- Input:
-=-=-
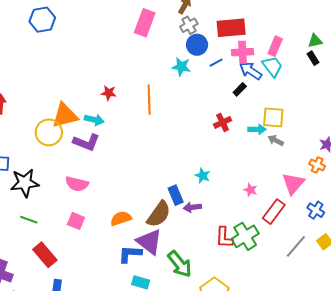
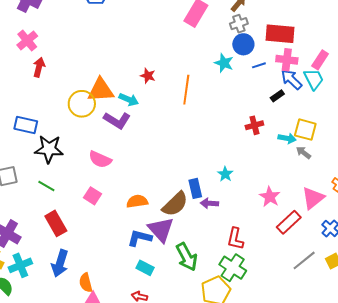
pink star: (250, 190) -> (270, 197), size x1.5
green cross: (245, 236) -> (233, 268), moved, turned -36

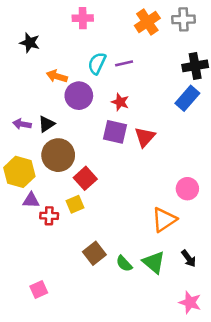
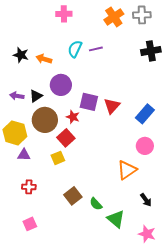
black star: (30, 43) -> (21, 55), moved
purple circle: (79, 96) -> (61, 85), moved
blue rectangle: (187, 98) -> (145, 114), moved
red star: (120, 102) -> (73, 117), moved
red cross: (49, 216) -> (29, 187), moved
green triangle: (154, 262) -> (116, 219), moved

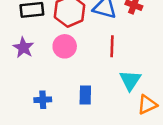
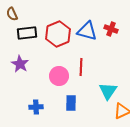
pink circle: (65, 46) -> (59, 76), moved
red line: (112, 46) -> (81, 67), moved

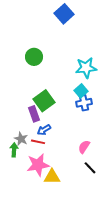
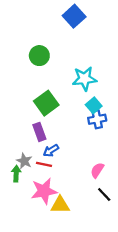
green circle: (34, 57) -> (39, 56), moved
cyan star: (86, 68) -> (84, 79), moved
green square: (44, 101) -> (46, 103), moved

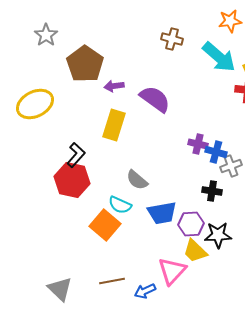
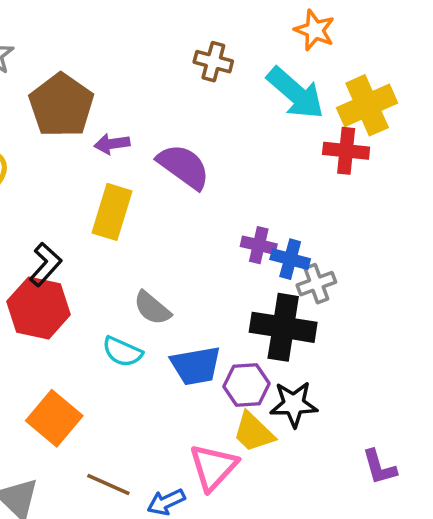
orange star: (230, 21) -> (315, 30), turned 30
black cross: (212, 191) -> (283, 327), size x1.8
orange square: (105, 225) -> (54, 418), moved
brown line: (112, 281) -> (108, 485), turned 35

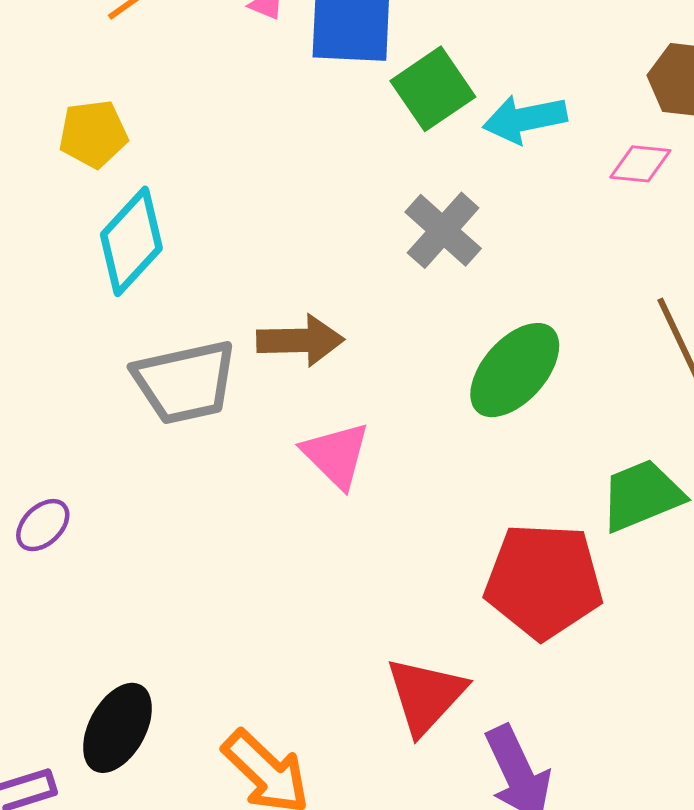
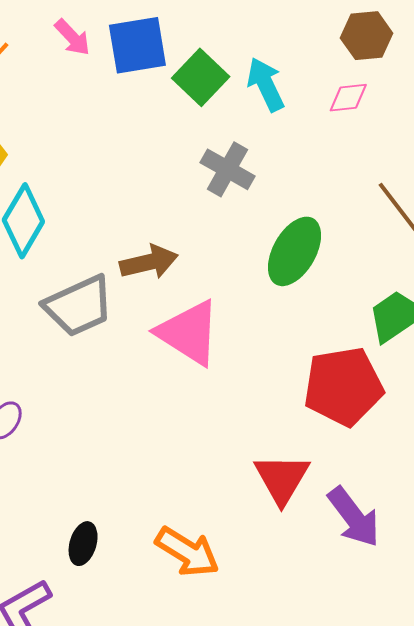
cyan arrow: (525, 119) -> (266, 84), turned 88
pink triangle: (336, 455) -> (189, 333), size x1.4
black ellipse: (117, 728) -> (83, 544), size x0.7

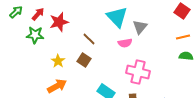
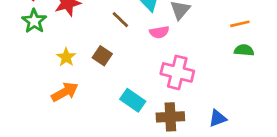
green star: (35, 35) -> (34, 21), turned 30
brown line: (89, 39) -> (120, 20), moved

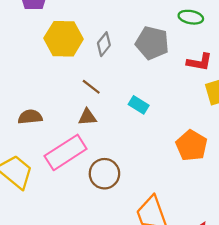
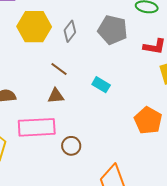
pink rectangle: (66, 152) -> (37, 127), turned 30
brown circle: (104, 174) -> (71, 146), size x0.7

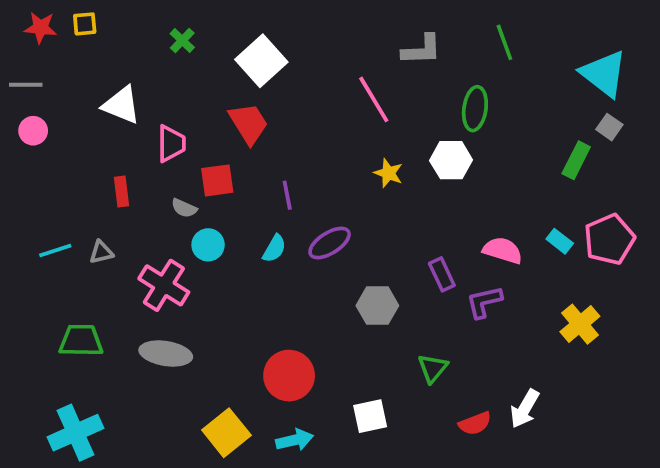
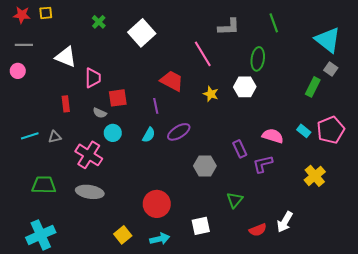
gray line: (26, 85) -> (24, 45), moved
red trapezoid: (249, 123) -> (172, 81), moved, turned -30
yellow square: (226, 433) -> (123, 235), size x0.7

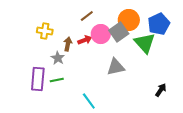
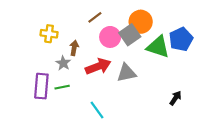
blue pentagon: (159, 24) -> (181, 39), moved
red arrow: (85, 40) -> (98, 66), moved, size x1.6
green triangle: (145, 43) -> (158, 47), turned -30

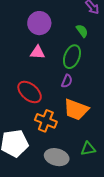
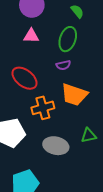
-=-=-
- What to do: Return all material verbatim, pictures omitted.

- Result for this exercise:
pink star: (250, 190) -> (270, 197), size x1.5
green cross: (245, 236) -> (233, 268), moved, turned -36

black star: (30, 43) -> (21, 55), moved
purple circle: (79, 96) -> (61, 85), moved
blue rectangle: (187, 98) -> (145, 114), moved
red star: (120, 102) -> (73, 117), moved
red cross: (49, 216) -> (29, 187), moved
green triangle: (154, 262) -> (116, 219), moved

pink circle: (65, 46) -> (59, 76), moved
red line: (112, 46) -> (81, 67), moved

green circle: (34, 57) -> (39, 56), moved
cyan star: (86, 68) -> (84, 79), moved
green square: (44, 101) -> (46, 103), moved

orange star: (230, 21) -> (315, 30), turned 30
black cross: (212, 191) -> (283, 327), size x1.8
orange square: (105, 225) -> (54, 418), moved
brown line: (112, 281) -> (108, 485), turned 35

cyan arrow: (525, 119) -> (266, 84), turned 88
pink triangle: (336, 455) -> (189, 333), size x1.4
black ellipse: (117, 728) -> (83, 544), size x0.7

green star: (35, 35) -> (34, 21), turned 30
brown line: (89, 39) -> (120, 20), moved

pink rectangle: (66, 152) -> (37, 127), turned 30
brown circle: (104, 174) -> (71, 146), size x0.7

gray line: (26, 85) -> (24, 45), moved
red trapezoid: (249, 123) -> (172, 81), moved, turned -30
yellow square: (226, 433) -> (123, 235), size x0.7

blue pentagon: (159, 24) -> (181, 39), moved
red arrow: (85, 40) -> (98, 66), moved, size x1.6
green triangle: (145, 43) -> (158, 47), turned -30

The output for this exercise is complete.